### INSTRUCTIONS FOR THE TASK:
Rewrite every item below, swapping "counterclockwise" for "anticlockwise" wherever it occurs and leaving everything else unchanged.

— Start EXCERPTED RECORDS —

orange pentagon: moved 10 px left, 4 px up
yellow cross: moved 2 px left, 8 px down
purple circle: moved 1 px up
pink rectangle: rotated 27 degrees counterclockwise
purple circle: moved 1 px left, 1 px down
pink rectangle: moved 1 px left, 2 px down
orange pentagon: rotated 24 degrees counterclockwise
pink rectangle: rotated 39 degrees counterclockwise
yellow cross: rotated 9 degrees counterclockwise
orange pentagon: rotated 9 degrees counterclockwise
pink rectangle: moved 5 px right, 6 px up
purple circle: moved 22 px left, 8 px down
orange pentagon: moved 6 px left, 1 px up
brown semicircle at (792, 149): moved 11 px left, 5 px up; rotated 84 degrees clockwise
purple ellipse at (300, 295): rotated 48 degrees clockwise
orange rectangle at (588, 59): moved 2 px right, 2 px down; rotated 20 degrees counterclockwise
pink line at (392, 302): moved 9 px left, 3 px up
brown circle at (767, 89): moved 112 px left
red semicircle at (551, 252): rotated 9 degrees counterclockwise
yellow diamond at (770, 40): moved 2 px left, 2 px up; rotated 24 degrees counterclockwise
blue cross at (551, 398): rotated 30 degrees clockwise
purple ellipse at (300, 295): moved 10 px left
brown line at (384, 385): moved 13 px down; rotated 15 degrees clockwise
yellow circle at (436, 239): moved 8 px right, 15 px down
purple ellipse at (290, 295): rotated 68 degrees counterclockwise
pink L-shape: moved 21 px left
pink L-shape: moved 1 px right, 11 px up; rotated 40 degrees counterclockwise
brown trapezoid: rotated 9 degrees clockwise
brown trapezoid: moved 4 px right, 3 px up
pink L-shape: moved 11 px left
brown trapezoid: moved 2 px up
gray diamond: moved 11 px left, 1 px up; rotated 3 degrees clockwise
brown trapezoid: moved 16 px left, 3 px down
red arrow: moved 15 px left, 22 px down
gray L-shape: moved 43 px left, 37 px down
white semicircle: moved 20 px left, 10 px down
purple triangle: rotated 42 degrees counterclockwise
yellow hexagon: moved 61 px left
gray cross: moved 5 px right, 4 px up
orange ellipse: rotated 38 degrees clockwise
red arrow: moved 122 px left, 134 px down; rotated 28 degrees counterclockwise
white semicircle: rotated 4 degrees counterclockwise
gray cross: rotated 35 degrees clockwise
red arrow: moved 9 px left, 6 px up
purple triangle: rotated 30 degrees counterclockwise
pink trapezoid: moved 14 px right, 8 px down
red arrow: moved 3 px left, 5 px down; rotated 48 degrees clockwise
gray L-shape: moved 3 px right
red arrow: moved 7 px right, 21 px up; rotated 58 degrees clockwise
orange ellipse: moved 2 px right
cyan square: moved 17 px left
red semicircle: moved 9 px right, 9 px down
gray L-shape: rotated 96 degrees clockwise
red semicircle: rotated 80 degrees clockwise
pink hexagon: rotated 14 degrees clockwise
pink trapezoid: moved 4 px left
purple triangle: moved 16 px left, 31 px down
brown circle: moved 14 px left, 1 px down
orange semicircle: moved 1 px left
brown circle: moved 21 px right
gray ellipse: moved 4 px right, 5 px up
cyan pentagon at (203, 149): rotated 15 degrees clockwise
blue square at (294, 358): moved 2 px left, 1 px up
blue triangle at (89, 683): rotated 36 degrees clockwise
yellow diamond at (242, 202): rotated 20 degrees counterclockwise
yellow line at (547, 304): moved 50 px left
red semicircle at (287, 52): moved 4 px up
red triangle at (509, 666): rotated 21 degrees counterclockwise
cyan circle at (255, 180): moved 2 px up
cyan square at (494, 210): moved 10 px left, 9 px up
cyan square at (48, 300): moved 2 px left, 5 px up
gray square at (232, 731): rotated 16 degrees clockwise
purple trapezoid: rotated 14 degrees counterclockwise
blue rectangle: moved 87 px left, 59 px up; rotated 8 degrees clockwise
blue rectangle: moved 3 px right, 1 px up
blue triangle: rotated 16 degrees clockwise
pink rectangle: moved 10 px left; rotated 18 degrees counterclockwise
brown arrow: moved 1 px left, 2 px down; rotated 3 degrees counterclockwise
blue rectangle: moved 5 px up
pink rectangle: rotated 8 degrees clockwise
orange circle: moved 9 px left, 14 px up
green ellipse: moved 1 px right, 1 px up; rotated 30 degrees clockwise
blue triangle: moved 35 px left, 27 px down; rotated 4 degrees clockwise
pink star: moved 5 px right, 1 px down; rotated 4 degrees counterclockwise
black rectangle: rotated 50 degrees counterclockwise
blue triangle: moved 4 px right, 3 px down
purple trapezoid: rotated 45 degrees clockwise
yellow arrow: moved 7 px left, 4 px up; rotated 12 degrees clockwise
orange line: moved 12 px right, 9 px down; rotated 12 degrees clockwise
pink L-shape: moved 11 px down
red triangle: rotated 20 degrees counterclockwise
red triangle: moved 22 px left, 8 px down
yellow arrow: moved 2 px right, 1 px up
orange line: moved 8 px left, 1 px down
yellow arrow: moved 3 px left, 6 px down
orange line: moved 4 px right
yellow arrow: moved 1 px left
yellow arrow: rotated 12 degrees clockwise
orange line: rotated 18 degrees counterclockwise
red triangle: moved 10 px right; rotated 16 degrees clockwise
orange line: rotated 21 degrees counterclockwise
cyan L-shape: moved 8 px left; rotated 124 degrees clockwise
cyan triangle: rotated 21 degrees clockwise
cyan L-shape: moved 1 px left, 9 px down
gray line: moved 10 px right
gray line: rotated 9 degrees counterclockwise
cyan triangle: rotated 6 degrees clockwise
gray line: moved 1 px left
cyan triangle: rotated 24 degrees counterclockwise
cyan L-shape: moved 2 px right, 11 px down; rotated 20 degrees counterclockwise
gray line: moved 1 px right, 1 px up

— End EXCERPTED RECORDS —

### ANSWER TO THE PROBLEM:
orange pentagon: moved 10 px left, 4 px up
yellow cross: moved 2 px left, 8 px down
purple circle: moved 1 px up
pink rectangle: rotated 27 degrees anticlockwise
purple circle: moved 1 px left, 1 px down
pink rectangle: moved 1 px left, 2 px down
orange pentagon: rotated 24 degrees anticlockwise
pink rectangle: rotated 39 degrees anticlockwise
yellow cross: rotated 9 degrees anticlockwise
orange pentagon: rotated 9 degrees anticlockwise
pink rectangle: moved 5 px right, 6 px up
purple circle: moved 22 px left, 8 px down
orange pentagon: moved 6 px left, 1 px up
brown semicircle at (792, 149): moved 11 px left, 5 px up; rotated 84 degrees clockwise
purple ellipse at (300, 295): rotated 48 degrees clockwise
orange rectangle at (588, 59): moved 2 px right, 2 px down; rotated 20 degrees anticlockwise
pink line at (392, 302): moved 9 px left, 3 px up
brown circle at (767, 89): moved 112 px left
red semicircle at (551, 252): rotated 9 degrees anticlockwise
yellow diamond at (770, 40): moved 2 px left, 2 px up; rotated 24 degrees anticlockwise
blue cross at (551, 398): rotated 30 degrees clockwise
purple ellipse at (300, 295): moved 10 px left
brown line at (384, 385): moved 13 px down; rotated 15 degrees clockwise
yellow circle at (436, 239): moved 8 px right, 15 px down
purple ellipse at (290, 295): rotated 68 degrees anticlockwise
pink L-shape: moved 21 px left
pink L-shape: moved 1 px right, 11 px up; rotated 40 degrees anticlockwise
brown trapezoid: rotated 9 degrees clockwise
brown trapezoid: moved 4 px right, 3 px up
pink L-shape: moved 11 px left
brown trapezoid: moved 2 px up
gray diamond: moved 11 px left, 1 px up; rotated 3 degrees clockwise
brown trapezoid: moved 16 px left, 3 px down
red arrow: moved 15 px left, 22 px down
gray L-shape: moved 43 px left, 37 px down
white semicircle: moved 20 px left, 10 px down
purple triangle: rotated 42 degrees anticlockwise
yellow hexagon: moved 61 px left
gray cross: moved 5 px right, 4 px up
orange ellipse: rotated 38 degrees clockwise
red arrow: moved 122 px left, 134 px down; rotated 28 degrees anticlockwise
white semicircle: rotated 4 degrees anticlockwise
gray cross: rotated 35 degrees clockwise
red arrow: moved 9 px left, 6 px up
purple triangle: rotated 30 degrees anticlockwise
pink trapezoid: moved 14 px right, 8 px down
red arrow: moved 3 px left, 5 px down; rotated 48 degrees clockwise
gray L-shape: moved 3 px right
red arrow: moved 7 px right, 21 px up; rotated 58 degrees clockwise
orange ellipse: moved 2 px right
cyan square: moved 17 px left
red semicircle: moved 9 px right, 9 px down
gray L-shape: rotated 96 degrees clockwise
red semicircle: rotated 80 degrees clockwise
pink hexagon: rotated 14 degrees clockwise
pink trapezoid: moved 4 px left
purple triangle: moved 16 px left, 31 px down
brown circle: moved 14 px left, 1 px down
orange semicircle: moved 1 px left
brown circle: moved 21 px right
gray ellipse: moved 4 px right, 5 px up
cyan pentagon at (203, 149): rotated 15 degrees clockwise
blue square at (294, 358): moved 2 px left, 1 px up
blue triangle at (89, 683): rotated 36 degrees clockwise
yellow diamond at (242, 202): rotated 20 degrees anticlockwise
yellow line at (547, 304): moved 50 px left
red semicircle at (287, 52): moved 4 px up
red triangle at (509, 666): rotated 21 degrees anticlockwise
cyan circle at (255, 180): moved 2 px up
cyan square at (494, 210): moved 10 px left, 9 px up
cyan square at (48, 300): moved 2 px left, 5 px up
gray square at (232, 731): rotated 16 degrees clockwise
purple trapezoid: rotated 14 degrees anticlockwise
blue rectangle: moved 87 px left, 59 px up; rotated 8 degrees clockwise
blue rectangle: moved 3 px right, 1 px up
blue triangle: rotated 16 degrees clockwise
pink rectangle: moved 10 px left; rotated 18 degrees anticlockwise
brown arrow: moved 1 px left, 2 px down; rotated 3 degrees anticlockwise
blue rectangle: moved 5 px up
pink rectangle: rotated 8 degrees clockwise
orange circle: moved 9 px left, 14 px up
green ellipse: moved 1 px right, 1 px up; rotated 30 degrees clockwise
blue triangle: moved 35 px left, 27 px down; rotated 4 degrees clockwise
pink star: moved 5 px right, 1 px down; rotated 4 degrees anticlockwise
black rectangle: rotated 50 degrees anticlockwise
blue triangle: moved 4 px right, 3 px down
purple trapezoid: rotated 45 degrees clockwise
yellow arrow: moved 7 px left, 4 px up; rotated 12 degrees clockwise
orange line: moved 12 px right, 9 px down; rotated 12 degrees clockwise
pink L-shape: moved 11 px down
red triangle: rotated 20 degrees anticlockwise
red triangle: moved 22 px left, 8 px down
yellow arrow: moved 2 px right, 1 px up
orange line: moved 8 px left, 1 px down
yellow arrow: moved 3 px left, 6 px down
orange line: moved 4 px right
yellow arrow: moved 1 px left
yellow arrow: rotated 12 degrees clockwise
orange line: rotated 18 degrees anticlockwise
red triangle: moved 10 px right; rotated 16 degrees clockwise
orange line: rotated 21 degrees anticlockwise
cyan L-shape: moved 8 px left; rotated 124 degrees clockwise
cyan triangle: rotated 21 degrees clockwise
cyan L-shape: moved 1 px left, 9 px down
gray line: moved 10 px right
gray line: rotated 9 degrees anticlockwise
cyan triangle: rotated 6 degrees clockwise
gray line: moved 1 px left
cyan triangle: rotated 24 degrees anticlockwise
cyan L-shape: moved 2 px right, 11 px down; rotated 20 degrees anticlockwise
gray line: moved 1 px right, 1 px up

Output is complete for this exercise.